__Required work__
Images do not belong in the copy. Retype all the entries below exactly.

__Given data__
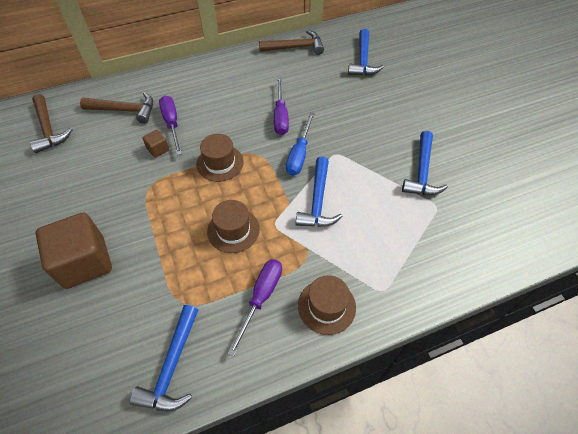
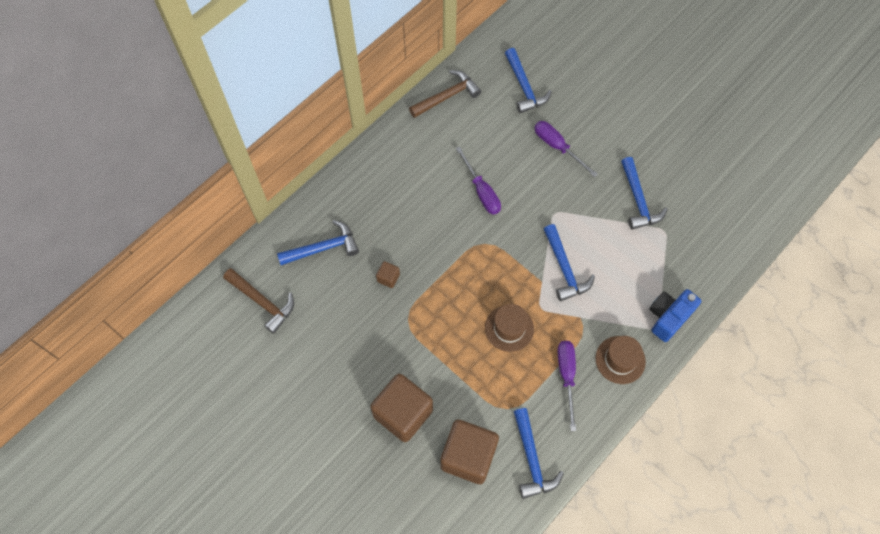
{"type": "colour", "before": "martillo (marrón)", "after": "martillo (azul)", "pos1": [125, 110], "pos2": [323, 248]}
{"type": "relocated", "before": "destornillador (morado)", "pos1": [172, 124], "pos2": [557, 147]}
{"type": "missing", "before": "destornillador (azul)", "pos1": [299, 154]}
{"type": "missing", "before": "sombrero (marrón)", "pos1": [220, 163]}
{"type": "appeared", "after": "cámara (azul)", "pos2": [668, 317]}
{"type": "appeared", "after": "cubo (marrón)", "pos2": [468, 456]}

__Solution to this exercise__
{"type": "colour", "before": "martillo (marrón)", "after": "martillo (azul)", "pos1": [125, 110], "pos2": [323, 248]}
{"type": "relocated", "before": "destornillador (morado)", "pos1": [172, 124], "pos2": [557, 147]}
{"type": "missing", "before": "destornillador (azul)", "pos1": [299, 154]}
{"type": "missing", "before": "sombrero (marrón)", "pos1": [220, 163]}
{"type": "appeared", "after": "cámara (azul)", "pos2": [668, 317]}
{"type": "appeared", "after": "cubo (marrón)", "pos2": [468, 456]}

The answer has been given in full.